Saved data entries:
▶

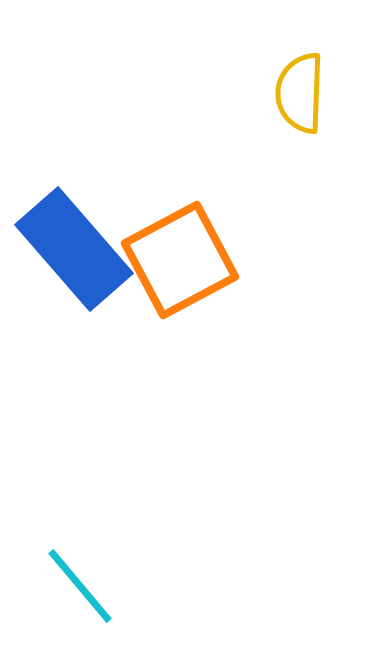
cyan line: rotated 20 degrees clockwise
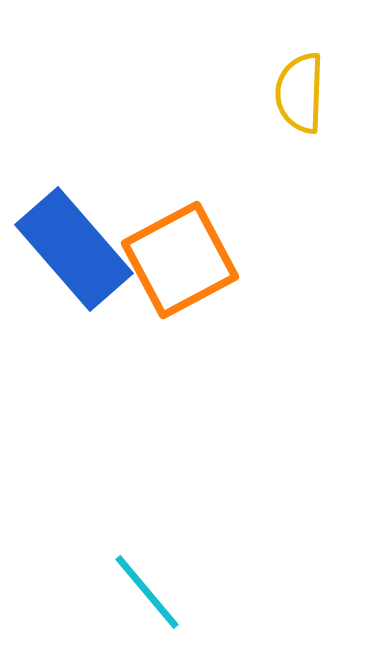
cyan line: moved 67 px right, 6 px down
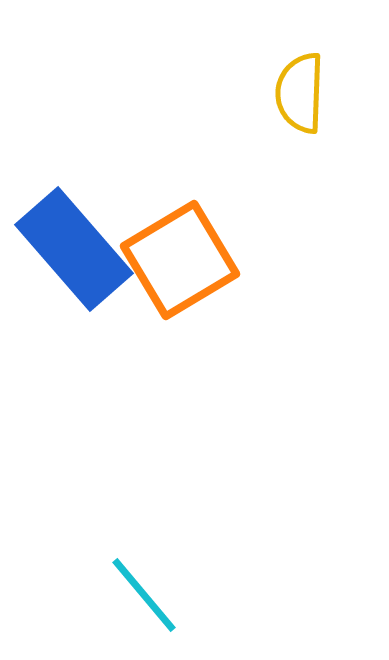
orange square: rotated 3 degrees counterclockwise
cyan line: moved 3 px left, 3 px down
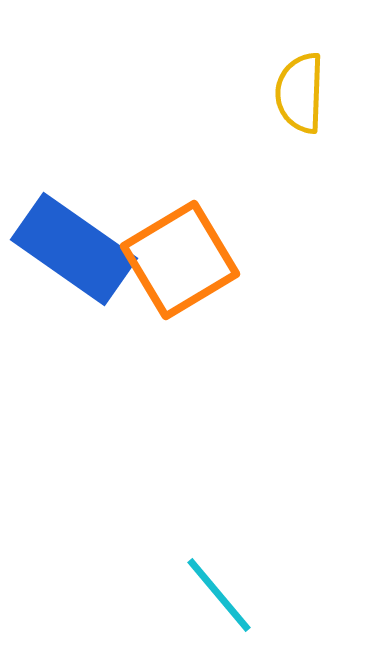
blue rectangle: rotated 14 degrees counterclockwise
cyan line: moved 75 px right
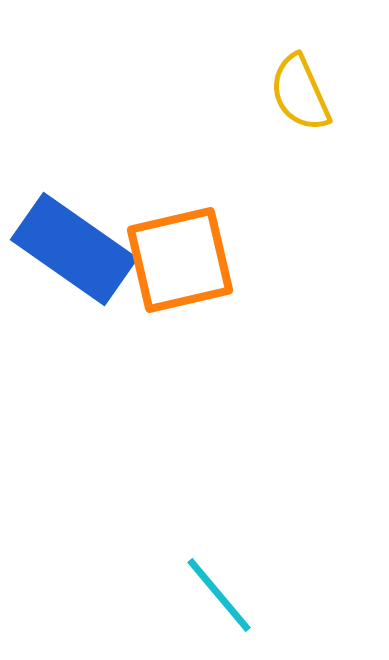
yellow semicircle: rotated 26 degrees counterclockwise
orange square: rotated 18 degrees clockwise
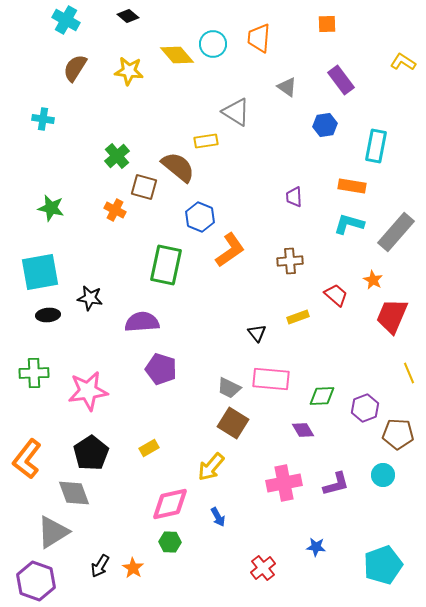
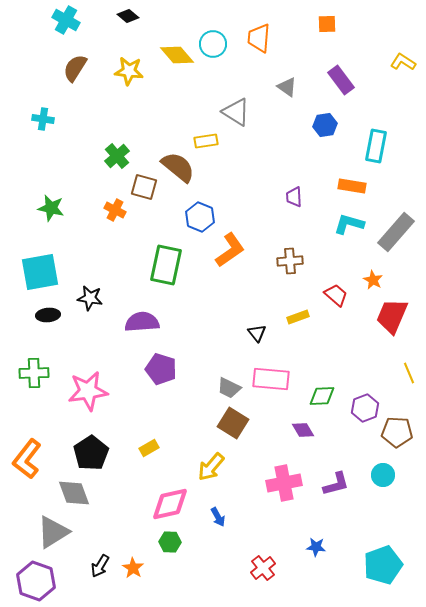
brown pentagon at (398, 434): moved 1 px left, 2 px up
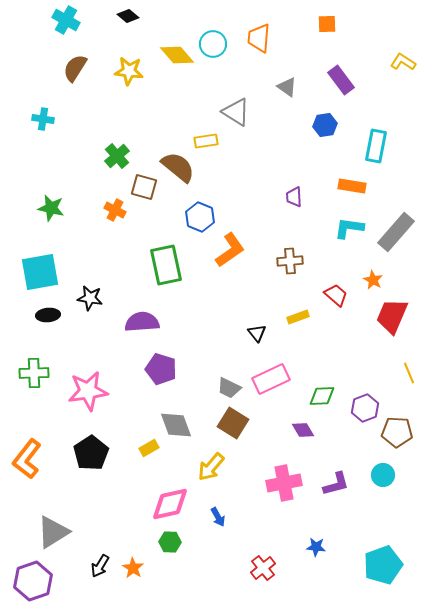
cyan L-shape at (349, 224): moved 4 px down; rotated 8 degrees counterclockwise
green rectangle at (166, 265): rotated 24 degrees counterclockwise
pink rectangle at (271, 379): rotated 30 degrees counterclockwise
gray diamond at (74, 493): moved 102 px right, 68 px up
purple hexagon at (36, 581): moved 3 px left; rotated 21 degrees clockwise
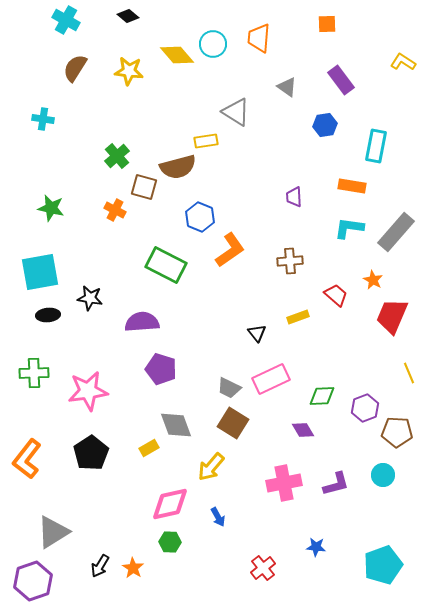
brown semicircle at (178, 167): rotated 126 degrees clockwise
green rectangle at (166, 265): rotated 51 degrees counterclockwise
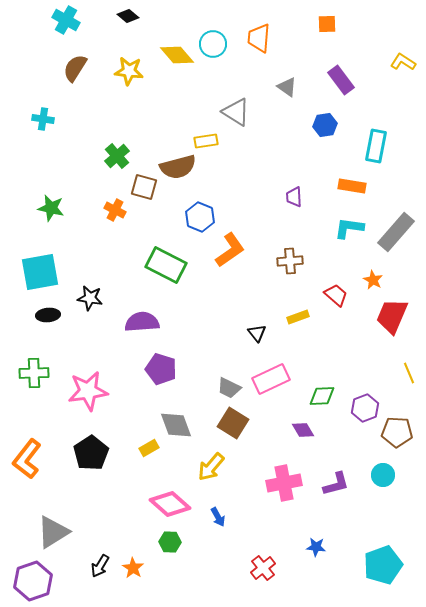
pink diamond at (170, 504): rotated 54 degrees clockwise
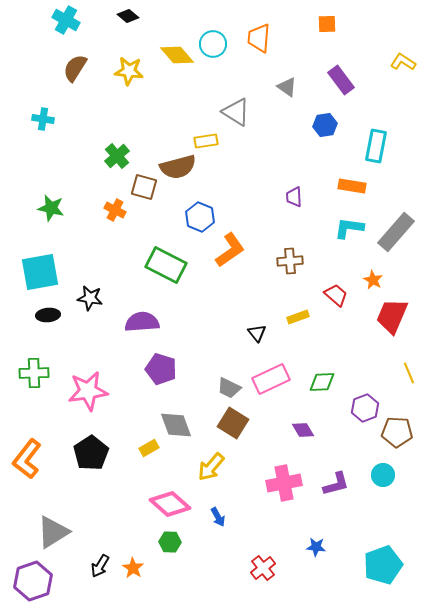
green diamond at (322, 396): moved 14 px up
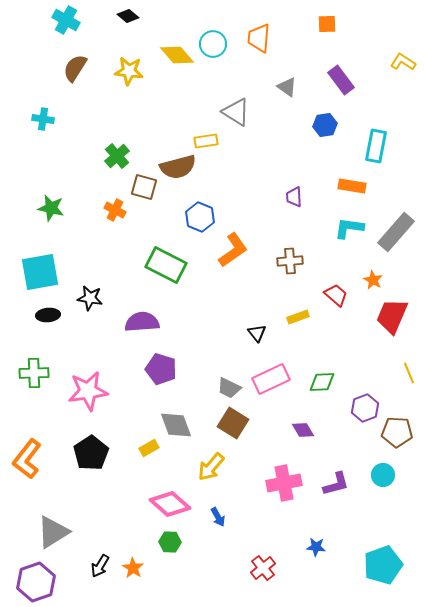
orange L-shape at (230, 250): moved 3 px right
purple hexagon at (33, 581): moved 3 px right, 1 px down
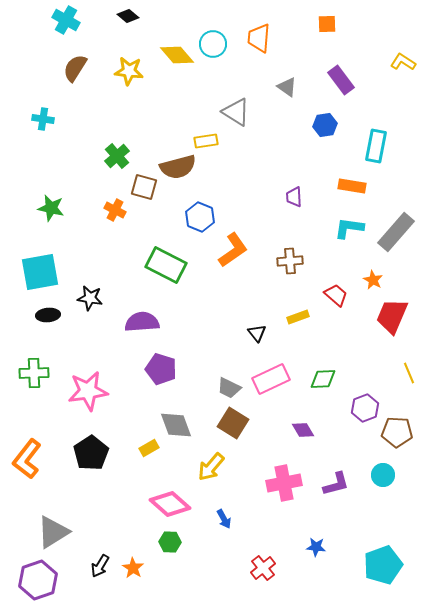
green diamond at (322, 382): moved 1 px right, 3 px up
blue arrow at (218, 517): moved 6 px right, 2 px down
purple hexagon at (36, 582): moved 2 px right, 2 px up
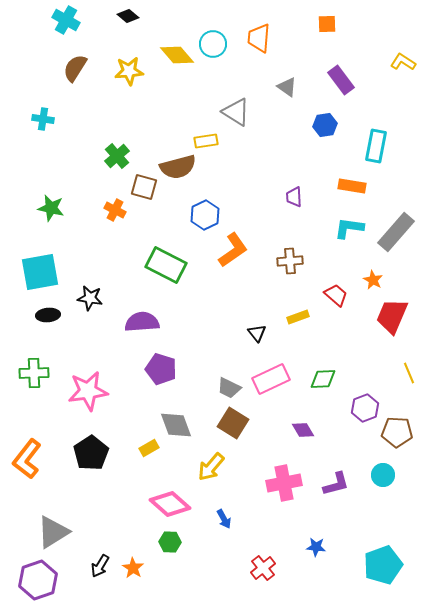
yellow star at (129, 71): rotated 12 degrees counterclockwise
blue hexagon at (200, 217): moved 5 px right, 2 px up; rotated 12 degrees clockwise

◀

- _TO DO_
Return the rows starting at the line that contains "orange L-shape at" and ending at the last line of the rows, copied word for word, with both ends included. Leave the picture lines out.

- _PROBLEM SOLUTION_
orange L-shape at (230, 250): moved 3 px right
purple hexagon at (33, 581): moved 3 px right, 1 px down
green diamond at (322, 382): moved 1 px right, 3 px up
blue arrow at (218, 517): moved 6 px right, 2 px down
purple hexagon at (36, 582): moved 2 px right, 2 px up
yellow star at (129, 71): rotated 12 degrees counterclockwise
blue hexagon at (200, 217): moved 5 px right, 2 px up; rotated 12 degrees clockwise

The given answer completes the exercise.